# Exercise brief:
For the entries below, repeat exactly each line starting with the one that contains "camera: 10 degrees right, 15 degrees up" and going on through the one that contains "(566, 257) = (702, 322): turquoise", and no others.

# Provided records:
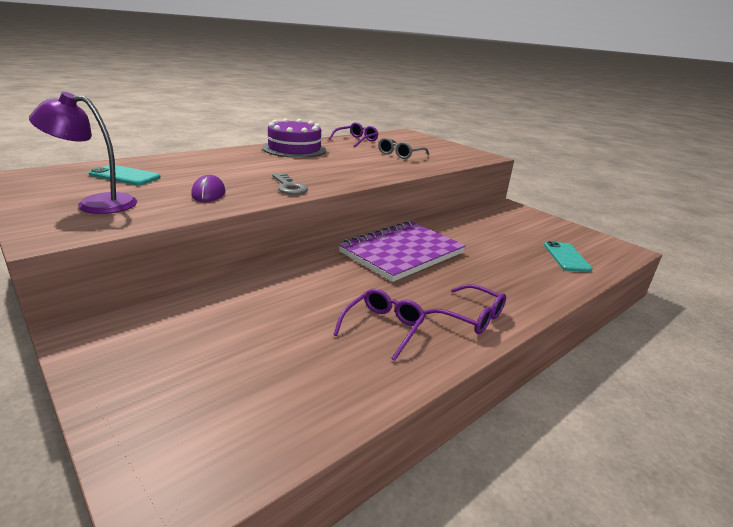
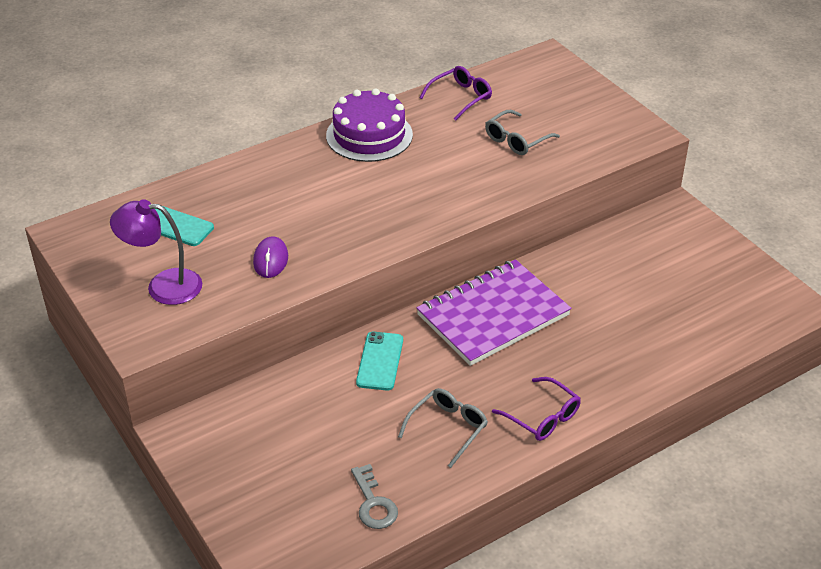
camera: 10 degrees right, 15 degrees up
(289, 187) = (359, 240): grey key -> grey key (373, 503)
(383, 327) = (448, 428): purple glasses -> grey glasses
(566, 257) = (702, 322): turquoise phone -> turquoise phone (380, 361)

* * *

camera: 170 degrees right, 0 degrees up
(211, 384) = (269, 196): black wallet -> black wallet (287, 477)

...

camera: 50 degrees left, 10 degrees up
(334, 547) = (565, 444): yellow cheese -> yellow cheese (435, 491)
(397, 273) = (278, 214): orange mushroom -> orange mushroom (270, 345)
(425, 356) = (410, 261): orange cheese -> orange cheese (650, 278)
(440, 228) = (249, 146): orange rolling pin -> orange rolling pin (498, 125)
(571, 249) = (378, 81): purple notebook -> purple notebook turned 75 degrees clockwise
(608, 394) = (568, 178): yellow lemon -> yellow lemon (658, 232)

# Response:
camera: 10 degrees right, 15 degrees up
(289, 187) = (359, 240): grey key -> grey key (373, 503)
(383, 327) = (448, 428): purple glasses -> grey glasses
(566, 257) = (702, 322): turquoise phone -> turquoise phone (380, 361)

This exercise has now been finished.